Top of EXERCISE DATA

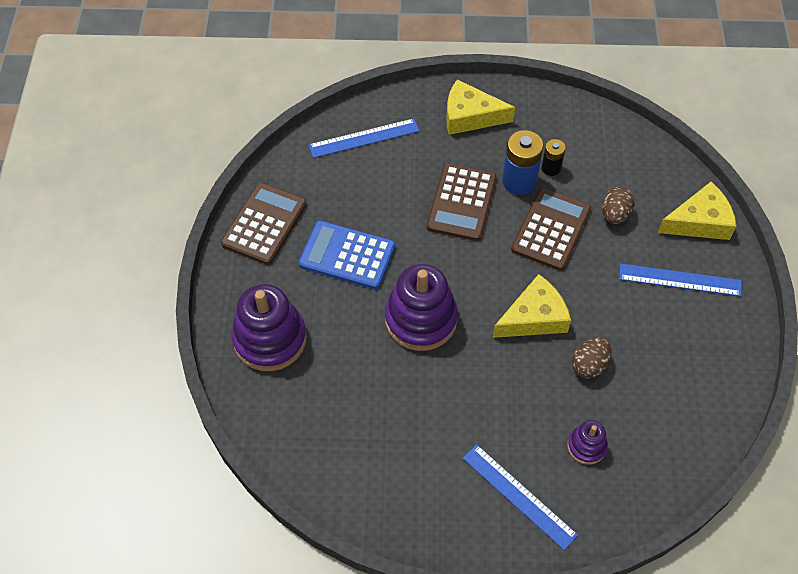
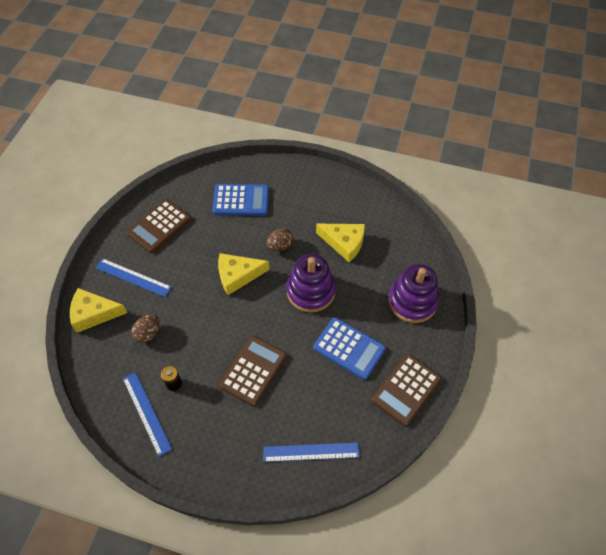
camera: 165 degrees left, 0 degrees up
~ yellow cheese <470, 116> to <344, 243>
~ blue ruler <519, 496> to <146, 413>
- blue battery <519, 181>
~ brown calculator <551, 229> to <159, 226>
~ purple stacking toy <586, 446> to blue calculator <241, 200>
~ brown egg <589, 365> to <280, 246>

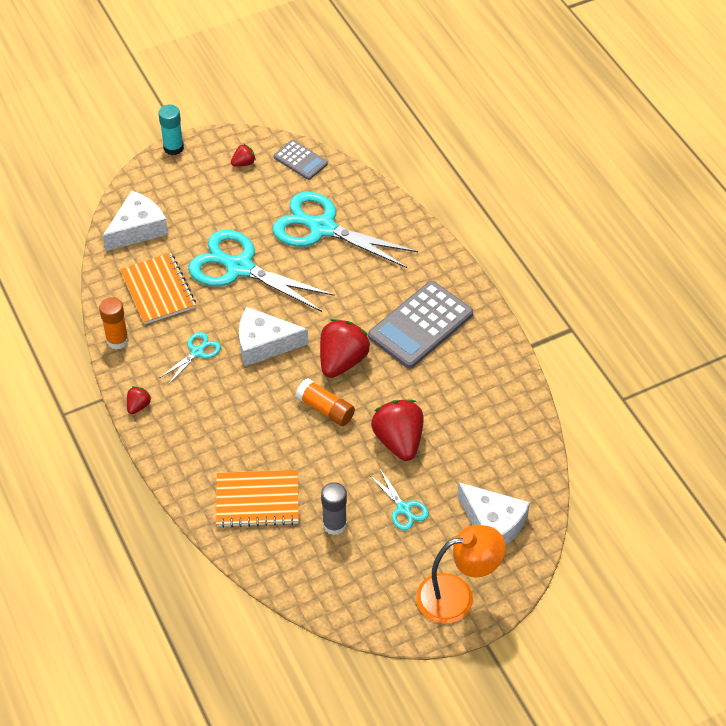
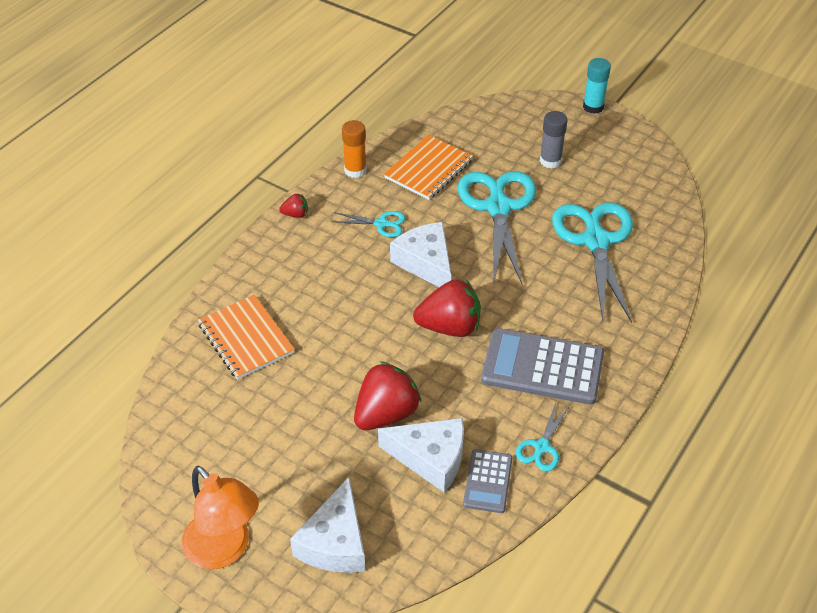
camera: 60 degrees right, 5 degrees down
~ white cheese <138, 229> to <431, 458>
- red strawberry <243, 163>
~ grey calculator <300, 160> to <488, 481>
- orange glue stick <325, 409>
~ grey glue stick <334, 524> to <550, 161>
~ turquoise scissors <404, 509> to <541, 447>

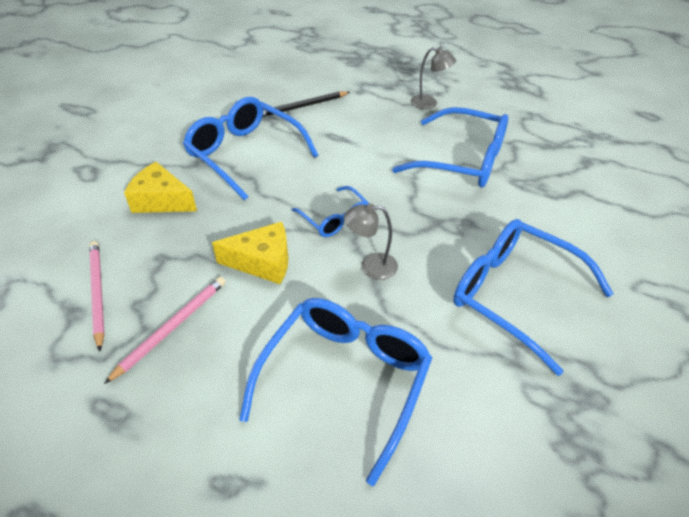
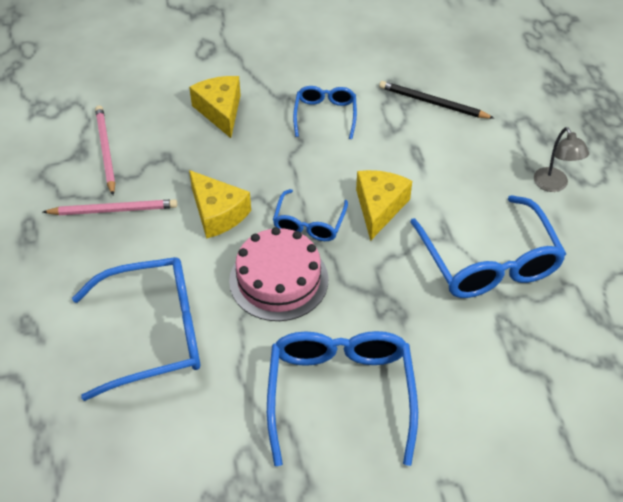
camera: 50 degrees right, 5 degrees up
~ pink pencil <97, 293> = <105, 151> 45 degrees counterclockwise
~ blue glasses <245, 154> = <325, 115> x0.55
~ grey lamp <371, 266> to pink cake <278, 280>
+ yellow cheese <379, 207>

Bottom of EXERCISE DATA

TASK PROMPT >> Pick each line holding the word "camera" out of the data and copy it.

FINAL ANSWER >>
camera: 165 degrees left, 0 degrees up
camera: 60 degrees right, 5 degrees down
camera: 50 degrees right, 5 degrees up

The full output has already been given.